WORK INSTRUCTIONS – Please output exactly the lines below, starting at the line that has "(784, 269) = (536, 626): brown" and ending at the line that has "(529, 663) = (552, 451): none -> yellow truck", both included; leave out all pictures and include nothing else.

(Beginning of THE RECORDS)

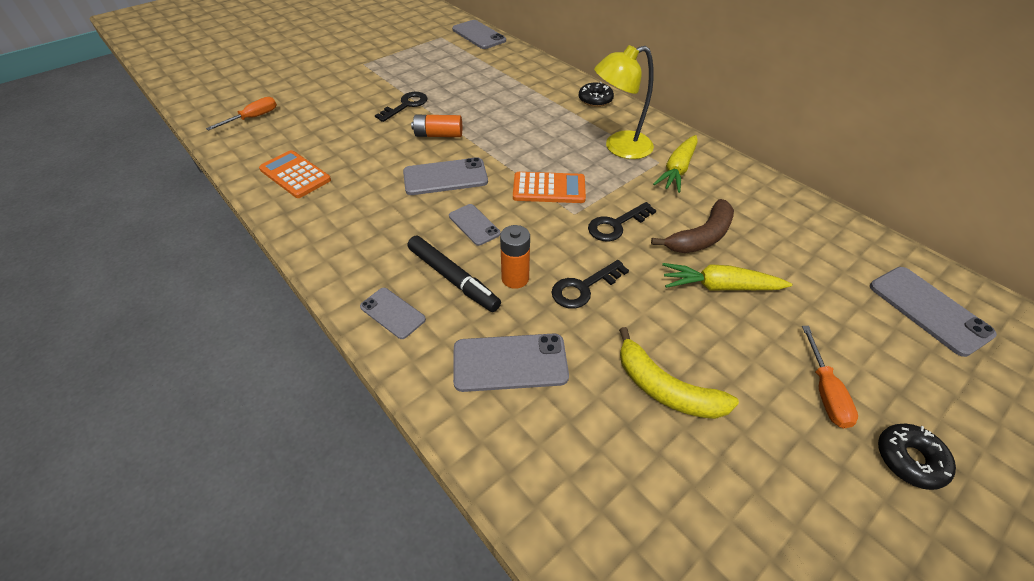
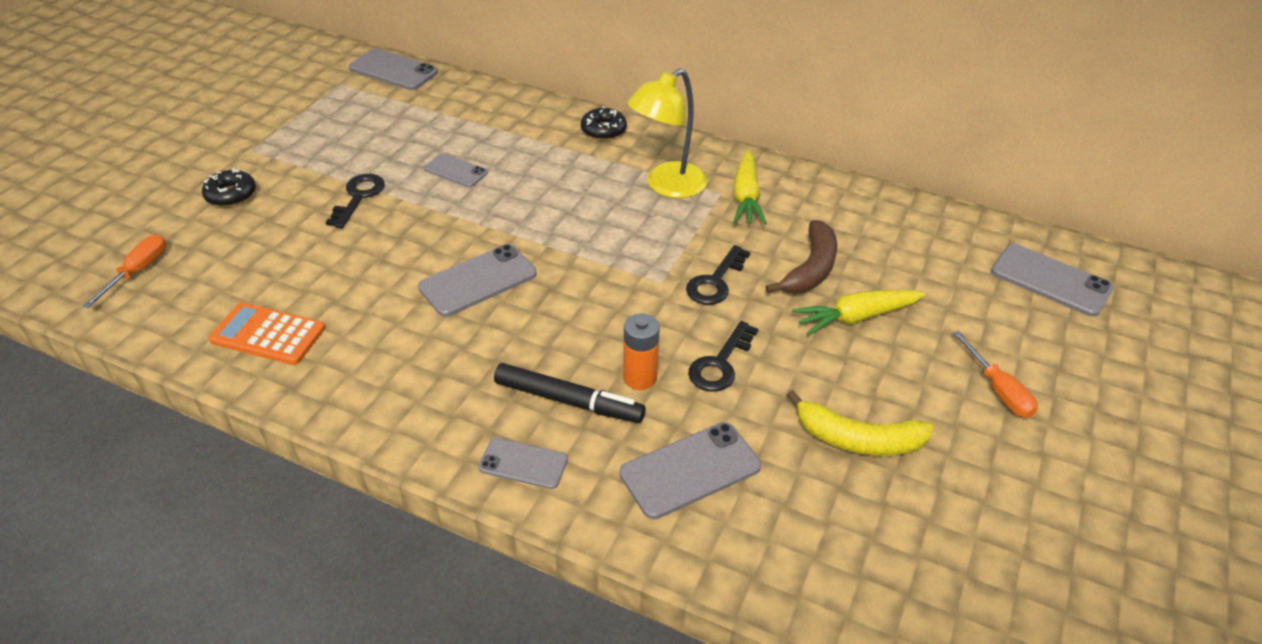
camera: 25 degrees left, 5 degrees down
(438, 135) = (432, 227): orange battery -> none
(474, 225) = (553, 330): grey phone -> grey phone (455, 171)
(549, 188) = (614, 259): orange calculator -> none
(909, 459) = (1090, 426): black donut -> black donut (231, 195)

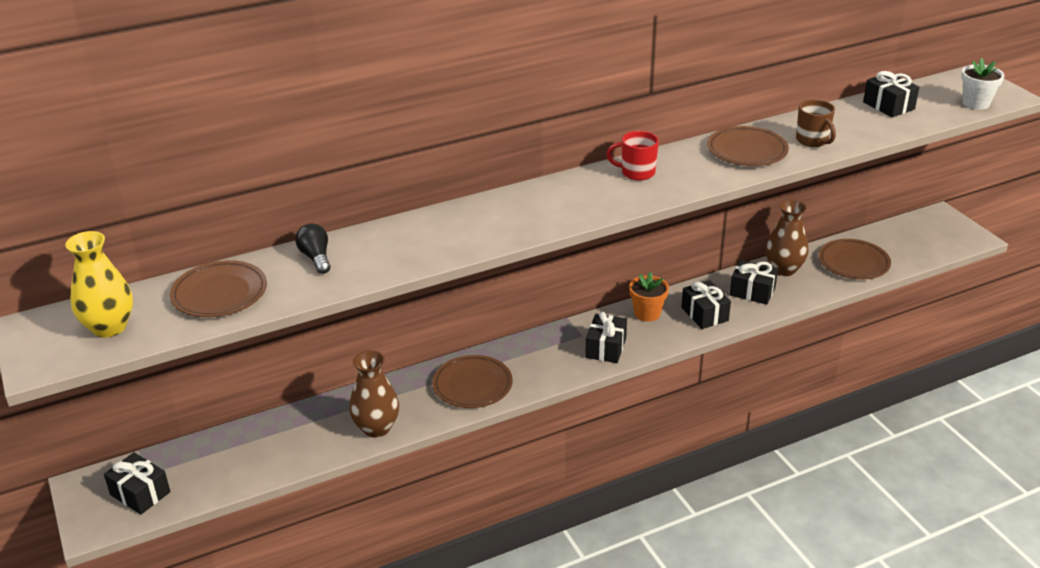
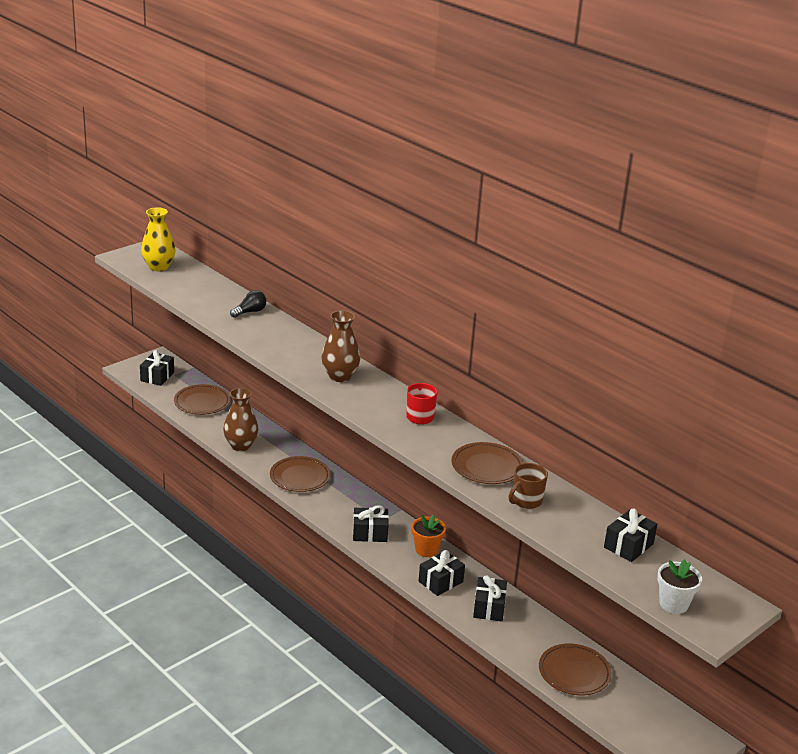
camera: 70 degrees right, 5 degrees down
(219, 293) = (201, 290): brown plate -> brown plate (202, 402)
(784, 269) = (536, 626): brown vase -> brown vase (340, 376)

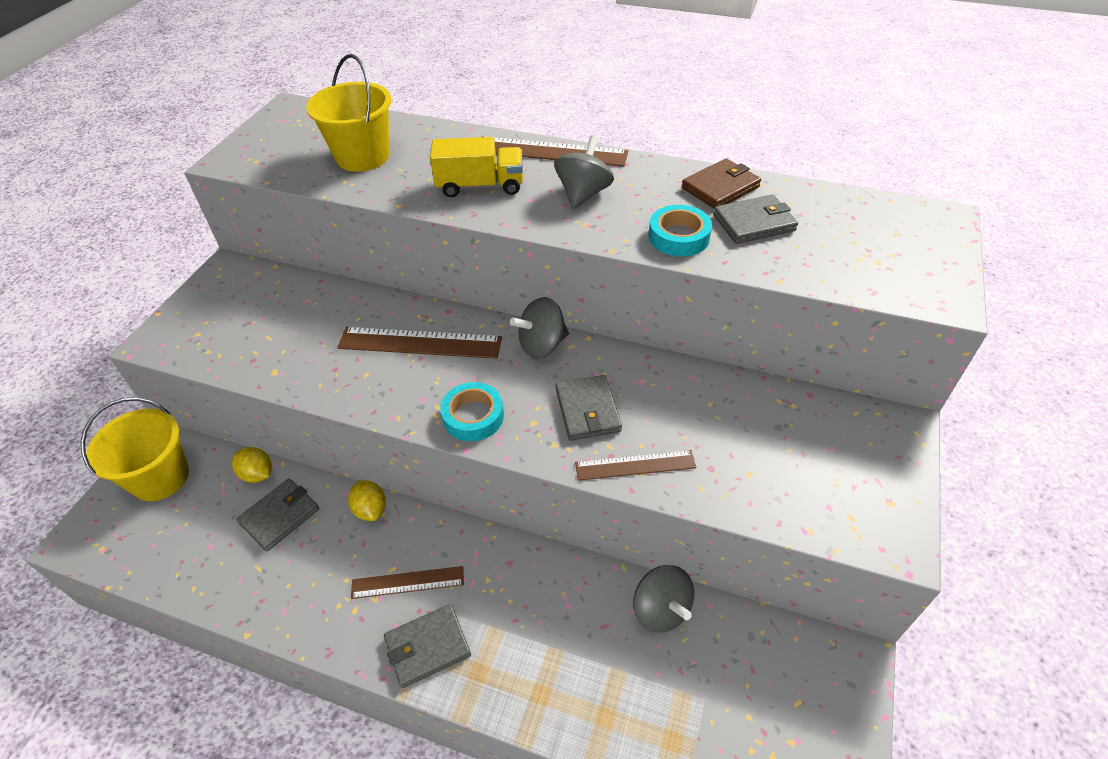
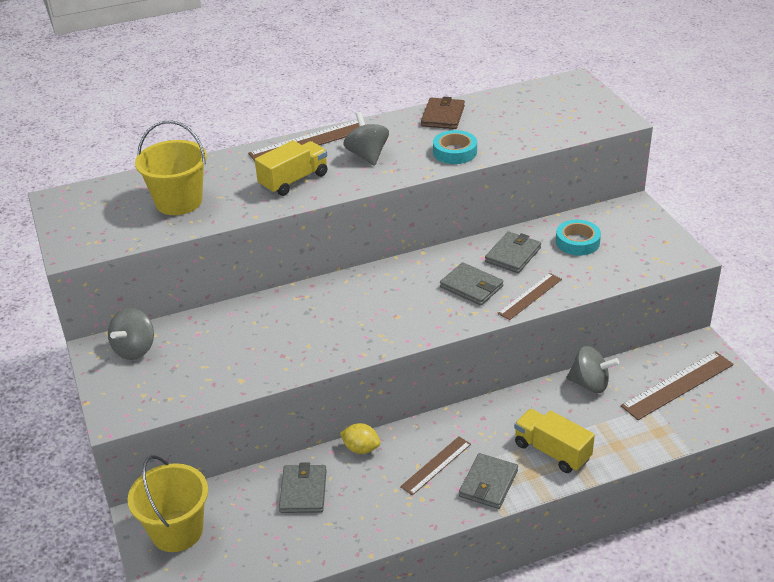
camera: 40 degrees left, 10 degrees down
(257, 474) = (251, 482): yellow lemon -> none
(420, 343) = (320, 311): brown ruler -> brown ruler (678, 385)
(473, 416) = (409, 326): turquoise tape -> turquoise tape (577, 242)
(529, 663) = (552, 451): none -> yellow truck
(542, 345) = (400, 270): grey spinning top -> grey spinning top (135, 349)
(754, 223) = (485, 126): grey wallet -> grey wallet (513, 255)

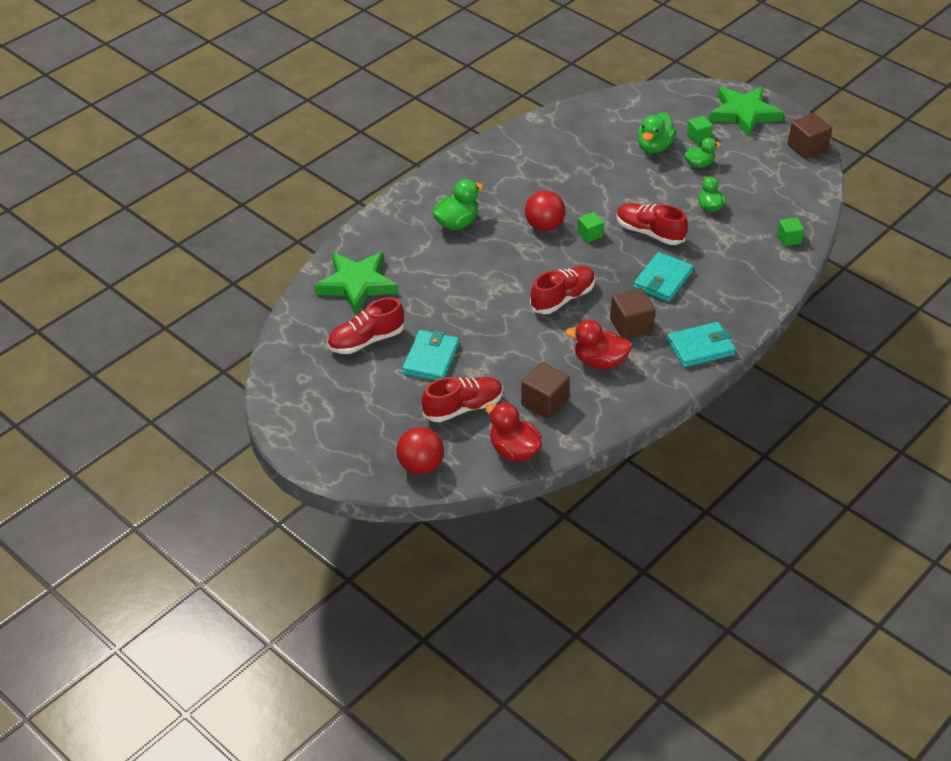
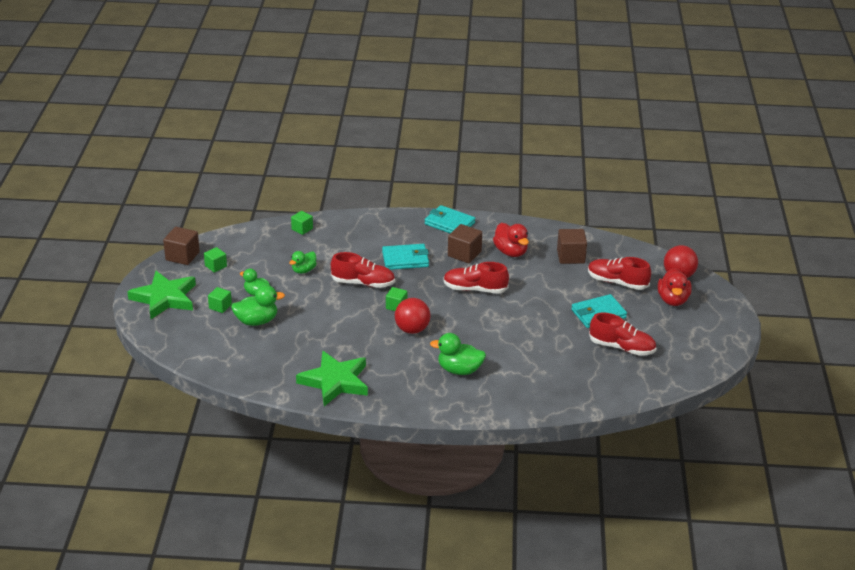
camera: 130 degrees left, 10 degrees down
(357, 284) = (580, 381): green star -> green star (335, 381)
(514, 451) = (620, 250): red duck -> red duck (673, 300)
(649, 233) = (363, 283): red shoe -> red shoe turned 75 degrees counterclockwise
(770, 160) = (216, 266): none -> green cube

(End of THE RECORDS)

EXPECTED ANSWER –
(784, 269) = (536, 626): brown vase -> brown vase (340, 376)

camera: 40 degrees left, 10 degrees down
(257, 474) = (251, 482): yellow lemon -> none
(420, 343) = (320, 311): brown ruler -> brown ruler (678, 385)
(473, 416) = (409, 326): turquoise tape -> turquoise tape (577, 242)
(529, 663) = (552, 451): none -> yellow truck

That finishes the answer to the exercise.